● Do this
Please list every line below that contains the word "major".

## start Dataset entries

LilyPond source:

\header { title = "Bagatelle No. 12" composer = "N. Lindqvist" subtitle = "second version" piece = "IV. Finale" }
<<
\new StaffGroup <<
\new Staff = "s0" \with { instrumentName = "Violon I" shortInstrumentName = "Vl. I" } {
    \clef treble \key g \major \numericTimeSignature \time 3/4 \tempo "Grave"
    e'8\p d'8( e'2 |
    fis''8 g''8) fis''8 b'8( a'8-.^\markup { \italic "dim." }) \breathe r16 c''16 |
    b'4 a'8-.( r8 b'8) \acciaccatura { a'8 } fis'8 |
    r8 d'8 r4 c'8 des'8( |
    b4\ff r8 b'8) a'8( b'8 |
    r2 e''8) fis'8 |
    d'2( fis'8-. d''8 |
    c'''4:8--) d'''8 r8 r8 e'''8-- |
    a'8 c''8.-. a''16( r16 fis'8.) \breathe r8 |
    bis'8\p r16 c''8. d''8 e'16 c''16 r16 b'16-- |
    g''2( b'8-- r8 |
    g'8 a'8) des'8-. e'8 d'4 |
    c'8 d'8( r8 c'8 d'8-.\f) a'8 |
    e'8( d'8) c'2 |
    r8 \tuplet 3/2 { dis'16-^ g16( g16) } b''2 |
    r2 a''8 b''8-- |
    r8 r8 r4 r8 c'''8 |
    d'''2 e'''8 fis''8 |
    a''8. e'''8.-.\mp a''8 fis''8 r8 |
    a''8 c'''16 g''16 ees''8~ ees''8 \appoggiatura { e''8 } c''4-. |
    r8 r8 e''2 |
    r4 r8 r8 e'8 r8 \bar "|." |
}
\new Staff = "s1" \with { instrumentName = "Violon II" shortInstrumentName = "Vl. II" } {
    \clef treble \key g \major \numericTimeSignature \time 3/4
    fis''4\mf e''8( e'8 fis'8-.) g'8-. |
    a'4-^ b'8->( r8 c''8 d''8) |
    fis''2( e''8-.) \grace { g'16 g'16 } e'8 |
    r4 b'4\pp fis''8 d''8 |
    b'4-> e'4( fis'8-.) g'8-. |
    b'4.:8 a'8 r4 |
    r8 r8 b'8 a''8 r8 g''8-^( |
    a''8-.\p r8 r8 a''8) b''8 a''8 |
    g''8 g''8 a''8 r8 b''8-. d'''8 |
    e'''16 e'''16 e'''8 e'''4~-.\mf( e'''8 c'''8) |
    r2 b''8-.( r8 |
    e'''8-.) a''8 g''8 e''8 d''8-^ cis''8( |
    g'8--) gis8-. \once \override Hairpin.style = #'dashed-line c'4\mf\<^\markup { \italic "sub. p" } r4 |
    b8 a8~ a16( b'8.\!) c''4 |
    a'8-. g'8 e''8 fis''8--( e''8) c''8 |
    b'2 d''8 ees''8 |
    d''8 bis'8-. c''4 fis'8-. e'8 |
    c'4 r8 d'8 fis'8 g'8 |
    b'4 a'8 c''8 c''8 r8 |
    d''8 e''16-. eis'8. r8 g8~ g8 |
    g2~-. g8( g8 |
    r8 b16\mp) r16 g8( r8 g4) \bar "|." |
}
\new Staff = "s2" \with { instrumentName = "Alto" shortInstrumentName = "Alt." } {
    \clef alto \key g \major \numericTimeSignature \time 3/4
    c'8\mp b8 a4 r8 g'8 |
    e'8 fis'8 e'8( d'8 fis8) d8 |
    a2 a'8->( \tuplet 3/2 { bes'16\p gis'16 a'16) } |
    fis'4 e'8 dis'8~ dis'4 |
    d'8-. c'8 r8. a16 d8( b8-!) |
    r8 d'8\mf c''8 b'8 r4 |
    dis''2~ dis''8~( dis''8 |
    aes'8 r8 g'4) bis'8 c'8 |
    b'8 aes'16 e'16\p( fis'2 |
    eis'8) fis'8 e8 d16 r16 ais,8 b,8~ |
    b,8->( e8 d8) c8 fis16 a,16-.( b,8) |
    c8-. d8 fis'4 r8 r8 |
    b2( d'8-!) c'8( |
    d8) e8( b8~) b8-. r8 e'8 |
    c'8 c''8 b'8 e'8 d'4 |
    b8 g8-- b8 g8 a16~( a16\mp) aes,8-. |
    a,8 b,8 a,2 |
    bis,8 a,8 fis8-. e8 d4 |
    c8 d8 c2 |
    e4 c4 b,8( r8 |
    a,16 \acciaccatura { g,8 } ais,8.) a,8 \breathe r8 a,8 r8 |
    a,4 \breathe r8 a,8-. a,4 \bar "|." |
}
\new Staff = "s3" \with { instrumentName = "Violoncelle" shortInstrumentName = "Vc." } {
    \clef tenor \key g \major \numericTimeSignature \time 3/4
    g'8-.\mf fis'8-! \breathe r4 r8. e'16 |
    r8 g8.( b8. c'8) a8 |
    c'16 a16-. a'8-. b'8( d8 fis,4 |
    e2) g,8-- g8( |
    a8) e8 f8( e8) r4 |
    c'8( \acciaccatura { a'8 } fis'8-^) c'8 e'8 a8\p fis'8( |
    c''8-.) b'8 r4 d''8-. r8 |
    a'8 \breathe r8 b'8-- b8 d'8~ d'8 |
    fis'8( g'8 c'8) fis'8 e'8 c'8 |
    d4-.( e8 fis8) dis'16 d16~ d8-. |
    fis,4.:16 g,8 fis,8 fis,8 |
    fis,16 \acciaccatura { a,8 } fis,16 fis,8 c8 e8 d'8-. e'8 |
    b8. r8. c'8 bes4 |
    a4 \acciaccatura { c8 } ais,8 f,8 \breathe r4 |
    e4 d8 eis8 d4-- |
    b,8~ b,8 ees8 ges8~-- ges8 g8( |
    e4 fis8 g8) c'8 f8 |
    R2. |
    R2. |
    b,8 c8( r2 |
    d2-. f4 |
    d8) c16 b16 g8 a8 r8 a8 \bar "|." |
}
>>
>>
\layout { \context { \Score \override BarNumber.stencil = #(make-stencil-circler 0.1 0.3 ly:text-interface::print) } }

## end Dataset entries

● Result of this exercise
    \clef treble \key g \major \numericTimeSignature \time 3/4 \tempo "Grave"
    \clef treble \key g \major \numericTimeSignature \time 3/4
    \clef alto \key g \major \numericTimeSignature \time 3/4
    \clef tenor \key g \major \numericTimeSignature \time 3/4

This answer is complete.